> [Task item]
Beneath this task are records; print exactly the stretch of them from the line with "camera: 25 degrees right, 0 degrees up" through the line with "purple candle [378,174,423,266]", both ends included.

### Input ###

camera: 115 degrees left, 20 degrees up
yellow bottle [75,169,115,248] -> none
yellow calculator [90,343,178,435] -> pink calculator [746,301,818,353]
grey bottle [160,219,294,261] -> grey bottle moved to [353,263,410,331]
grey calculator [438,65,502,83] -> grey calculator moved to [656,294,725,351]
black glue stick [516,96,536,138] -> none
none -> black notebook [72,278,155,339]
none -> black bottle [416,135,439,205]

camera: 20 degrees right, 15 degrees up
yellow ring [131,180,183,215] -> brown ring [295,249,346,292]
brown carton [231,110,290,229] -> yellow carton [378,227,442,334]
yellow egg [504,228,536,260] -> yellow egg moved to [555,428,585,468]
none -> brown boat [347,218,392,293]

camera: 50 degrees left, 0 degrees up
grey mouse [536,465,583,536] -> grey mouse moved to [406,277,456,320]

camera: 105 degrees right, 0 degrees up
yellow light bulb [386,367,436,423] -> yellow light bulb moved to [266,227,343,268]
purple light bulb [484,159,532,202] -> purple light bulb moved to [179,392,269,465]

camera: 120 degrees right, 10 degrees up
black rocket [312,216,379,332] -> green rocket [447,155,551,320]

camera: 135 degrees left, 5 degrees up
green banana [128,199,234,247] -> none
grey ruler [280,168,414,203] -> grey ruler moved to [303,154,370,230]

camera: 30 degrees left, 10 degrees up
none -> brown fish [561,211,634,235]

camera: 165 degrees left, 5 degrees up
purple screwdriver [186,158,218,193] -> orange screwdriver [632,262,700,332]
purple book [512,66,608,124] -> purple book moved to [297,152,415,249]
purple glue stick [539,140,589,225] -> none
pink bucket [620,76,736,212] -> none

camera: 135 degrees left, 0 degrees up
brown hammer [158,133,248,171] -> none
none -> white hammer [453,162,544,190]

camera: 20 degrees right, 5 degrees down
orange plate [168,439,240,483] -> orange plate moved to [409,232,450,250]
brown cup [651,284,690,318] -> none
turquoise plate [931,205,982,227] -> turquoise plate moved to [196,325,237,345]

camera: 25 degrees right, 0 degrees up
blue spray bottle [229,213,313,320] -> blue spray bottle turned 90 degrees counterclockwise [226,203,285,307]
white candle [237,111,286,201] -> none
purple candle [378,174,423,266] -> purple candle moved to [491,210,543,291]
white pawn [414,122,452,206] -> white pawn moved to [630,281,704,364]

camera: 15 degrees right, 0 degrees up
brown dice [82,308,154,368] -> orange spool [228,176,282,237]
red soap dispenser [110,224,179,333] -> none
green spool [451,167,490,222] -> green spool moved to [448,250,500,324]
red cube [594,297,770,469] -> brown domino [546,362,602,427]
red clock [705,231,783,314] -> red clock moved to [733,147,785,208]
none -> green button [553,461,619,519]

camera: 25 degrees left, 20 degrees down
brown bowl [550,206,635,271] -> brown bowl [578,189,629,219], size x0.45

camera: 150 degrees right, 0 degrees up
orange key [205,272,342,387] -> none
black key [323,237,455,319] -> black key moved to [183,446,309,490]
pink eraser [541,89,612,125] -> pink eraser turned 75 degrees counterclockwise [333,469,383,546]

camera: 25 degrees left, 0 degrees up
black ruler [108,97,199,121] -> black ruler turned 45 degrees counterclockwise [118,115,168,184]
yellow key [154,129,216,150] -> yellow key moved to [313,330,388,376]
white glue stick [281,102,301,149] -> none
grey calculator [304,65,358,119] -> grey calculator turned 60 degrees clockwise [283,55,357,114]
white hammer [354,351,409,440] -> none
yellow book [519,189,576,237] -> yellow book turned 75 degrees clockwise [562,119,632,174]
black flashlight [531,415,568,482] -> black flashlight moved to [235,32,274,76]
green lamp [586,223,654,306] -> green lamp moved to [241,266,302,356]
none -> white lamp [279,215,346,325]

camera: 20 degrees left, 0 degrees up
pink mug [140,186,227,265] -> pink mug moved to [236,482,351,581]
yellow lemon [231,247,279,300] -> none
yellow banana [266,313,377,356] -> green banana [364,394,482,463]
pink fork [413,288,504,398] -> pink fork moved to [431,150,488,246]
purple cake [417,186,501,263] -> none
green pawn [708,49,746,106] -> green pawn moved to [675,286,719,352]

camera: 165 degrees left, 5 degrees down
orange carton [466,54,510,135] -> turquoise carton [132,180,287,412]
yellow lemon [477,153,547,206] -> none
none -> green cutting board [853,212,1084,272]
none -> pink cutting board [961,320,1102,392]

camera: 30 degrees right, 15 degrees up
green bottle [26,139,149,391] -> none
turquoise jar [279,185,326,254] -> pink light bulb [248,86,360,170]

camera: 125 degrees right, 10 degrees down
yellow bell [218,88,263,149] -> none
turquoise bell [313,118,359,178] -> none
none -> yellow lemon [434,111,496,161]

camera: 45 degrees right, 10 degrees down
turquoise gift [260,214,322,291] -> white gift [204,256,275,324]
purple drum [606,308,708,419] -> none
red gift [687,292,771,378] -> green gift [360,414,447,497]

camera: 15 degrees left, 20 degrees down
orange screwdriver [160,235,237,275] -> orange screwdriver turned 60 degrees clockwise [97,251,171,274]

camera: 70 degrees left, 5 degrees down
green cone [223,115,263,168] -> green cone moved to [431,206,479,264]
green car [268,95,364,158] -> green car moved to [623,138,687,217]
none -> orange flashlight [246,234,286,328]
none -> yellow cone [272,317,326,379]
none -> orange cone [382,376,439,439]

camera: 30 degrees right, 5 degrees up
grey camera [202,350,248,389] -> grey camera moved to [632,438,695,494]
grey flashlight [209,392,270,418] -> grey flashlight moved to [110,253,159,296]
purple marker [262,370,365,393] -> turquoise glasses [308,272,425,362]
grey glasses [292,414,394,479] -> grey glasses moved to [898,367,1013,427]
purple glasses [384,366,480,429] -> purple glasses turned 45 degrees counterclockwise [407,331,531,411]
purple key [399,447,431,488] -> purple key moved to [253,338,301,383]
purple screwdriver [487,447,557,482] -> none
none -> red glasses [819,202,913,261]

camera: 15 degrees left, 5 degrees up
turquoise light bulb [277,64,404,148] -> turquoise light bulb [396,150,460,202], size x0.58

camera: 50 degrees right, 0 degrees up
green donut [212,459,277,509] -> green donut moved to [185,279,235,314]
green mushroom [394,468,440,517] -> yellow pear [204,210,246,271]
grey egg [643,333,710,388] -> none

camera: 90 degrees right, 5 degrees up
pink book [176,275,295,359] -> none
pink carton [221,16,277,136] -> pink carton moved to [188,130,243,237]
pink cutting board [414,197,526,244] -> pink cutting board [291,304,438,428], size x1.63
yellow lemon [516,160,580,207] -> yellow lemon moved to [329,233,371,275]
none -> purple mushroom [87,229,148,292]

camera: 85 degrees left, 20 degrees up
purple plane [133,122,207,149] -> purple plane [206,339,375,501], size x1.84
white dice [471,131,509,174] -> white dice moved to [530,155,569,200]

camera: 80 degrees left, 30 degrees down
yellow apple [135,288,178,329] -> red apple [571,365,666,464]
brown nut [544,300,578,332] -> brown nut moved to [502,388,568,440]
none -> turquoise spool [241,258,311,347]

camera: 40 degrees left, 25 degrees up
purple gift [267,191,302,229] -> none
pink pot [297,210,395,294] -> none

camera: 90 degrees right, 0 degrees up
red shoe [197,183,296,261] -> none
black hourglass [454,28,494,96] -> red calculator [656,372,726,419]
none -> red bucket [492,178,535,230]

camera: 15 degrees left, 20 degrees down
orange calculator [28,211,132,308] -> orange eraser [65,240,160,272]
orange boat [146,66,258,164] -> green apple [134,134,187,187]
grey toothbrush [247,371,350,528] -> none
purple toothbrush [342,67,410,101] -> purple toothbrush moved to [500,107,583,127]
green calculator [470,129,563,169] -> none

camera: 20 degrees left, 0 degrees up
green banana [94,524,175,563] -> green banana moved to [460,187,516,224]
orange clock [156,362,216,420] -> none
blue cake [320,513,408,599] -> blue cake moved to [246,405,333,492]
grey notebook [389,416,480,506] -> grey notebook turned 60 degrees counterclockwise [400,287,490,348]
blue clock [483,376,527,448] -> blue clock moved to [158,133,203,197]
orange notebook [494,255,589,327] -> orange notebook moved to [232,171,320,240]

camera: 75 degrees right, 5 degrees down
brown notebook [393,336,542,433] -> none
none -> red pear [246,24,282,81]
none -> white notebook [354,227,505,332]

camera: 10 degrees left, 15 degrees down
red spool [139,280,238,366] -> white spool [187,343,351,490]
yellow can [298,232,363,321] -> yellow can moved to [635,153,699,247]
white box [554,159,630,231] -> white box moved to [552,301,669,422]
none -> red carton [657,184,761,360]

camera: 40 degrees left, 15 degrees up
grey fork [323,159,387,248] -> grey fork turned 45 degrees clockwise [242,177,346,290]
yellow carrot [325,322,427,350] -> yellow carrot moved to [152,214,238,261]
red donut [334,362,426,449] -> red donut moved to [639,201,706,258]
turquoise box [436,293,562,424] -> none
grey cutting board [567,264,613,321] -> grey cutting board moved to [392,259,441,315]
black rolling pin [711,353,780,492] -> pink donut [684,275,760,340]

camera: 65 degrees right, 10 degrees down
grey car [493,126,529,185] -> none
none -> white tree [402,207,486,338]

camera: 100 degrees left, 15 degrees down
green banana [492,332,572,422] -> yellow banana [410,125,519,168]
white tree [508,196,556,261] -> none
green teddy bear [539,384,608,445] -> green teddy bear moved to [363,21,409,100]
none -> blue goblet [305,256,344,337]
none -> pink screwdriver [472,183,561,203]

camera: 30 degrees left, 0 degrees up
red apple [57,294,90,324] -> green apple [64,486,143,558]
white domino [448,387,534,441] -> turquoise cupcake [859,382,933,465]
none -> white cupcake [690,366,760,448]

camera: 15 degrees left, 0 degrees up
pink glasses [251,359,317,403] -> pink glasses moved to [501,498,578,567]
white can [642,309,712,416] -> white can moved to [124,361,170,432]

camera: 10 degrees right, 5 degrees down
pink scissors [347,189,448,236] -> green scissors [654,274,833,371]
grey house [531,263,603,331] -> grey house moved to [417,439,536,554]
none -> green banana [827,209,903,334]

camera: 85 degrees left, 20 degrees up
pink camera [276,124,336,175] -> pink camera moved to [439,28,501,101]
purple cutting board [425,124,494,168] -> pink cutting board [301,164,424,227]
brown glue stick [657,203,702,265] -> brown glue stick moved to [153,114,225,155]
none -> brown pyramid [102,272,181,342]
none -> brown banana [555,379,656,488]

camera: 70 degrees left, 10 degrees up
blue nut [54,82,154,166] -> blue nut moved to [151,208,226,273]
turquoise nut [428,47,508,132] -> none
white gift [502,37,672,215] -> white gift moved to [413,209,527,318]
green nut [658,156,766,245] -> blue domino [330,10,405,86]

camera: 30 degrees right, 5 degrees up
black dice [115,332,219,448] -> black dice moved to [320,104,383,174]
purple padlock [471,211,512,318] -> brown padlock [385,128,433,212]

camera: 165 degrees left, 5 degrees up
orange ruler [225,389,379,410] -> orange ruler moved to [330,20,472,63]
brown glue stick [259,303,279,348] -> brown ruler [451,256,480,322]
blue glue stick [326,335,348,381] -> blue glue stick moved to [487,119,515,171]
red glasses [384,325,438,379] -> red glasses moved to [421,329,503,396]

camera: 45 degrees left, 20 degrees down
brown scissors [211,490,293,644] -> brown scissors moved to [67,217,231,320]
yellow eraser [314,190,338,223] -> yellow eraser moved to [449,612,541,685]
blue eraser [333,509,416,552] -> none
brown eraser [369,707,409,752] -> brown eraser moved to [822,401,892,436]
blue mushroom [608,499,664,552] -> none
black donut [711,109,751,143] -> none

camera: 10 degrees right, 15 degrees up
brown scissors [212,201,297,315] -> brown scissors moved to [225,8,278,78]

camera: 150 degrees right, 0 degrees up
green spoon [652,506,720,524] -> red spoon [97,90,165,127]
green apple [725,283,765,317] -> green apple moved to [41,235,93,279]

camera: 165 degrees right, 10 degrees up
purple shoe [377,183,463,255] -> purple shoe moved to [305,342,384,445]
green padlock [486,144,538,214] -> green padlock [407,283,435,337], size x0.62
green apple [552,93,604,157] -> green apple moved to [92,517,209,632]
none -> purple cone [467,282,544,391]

###

> [Result of the exercise]
camera: 25 degrees right, 0 degrees up
blue spray bottle [229,213,313,320] -> blue spray bottle turned 90 degrees counterclockwise [226,203,285,307]
white candle [237,111,286,201] -> none
purple candle [378,174,423,266] -> purple candle moved to [491,210,543,291]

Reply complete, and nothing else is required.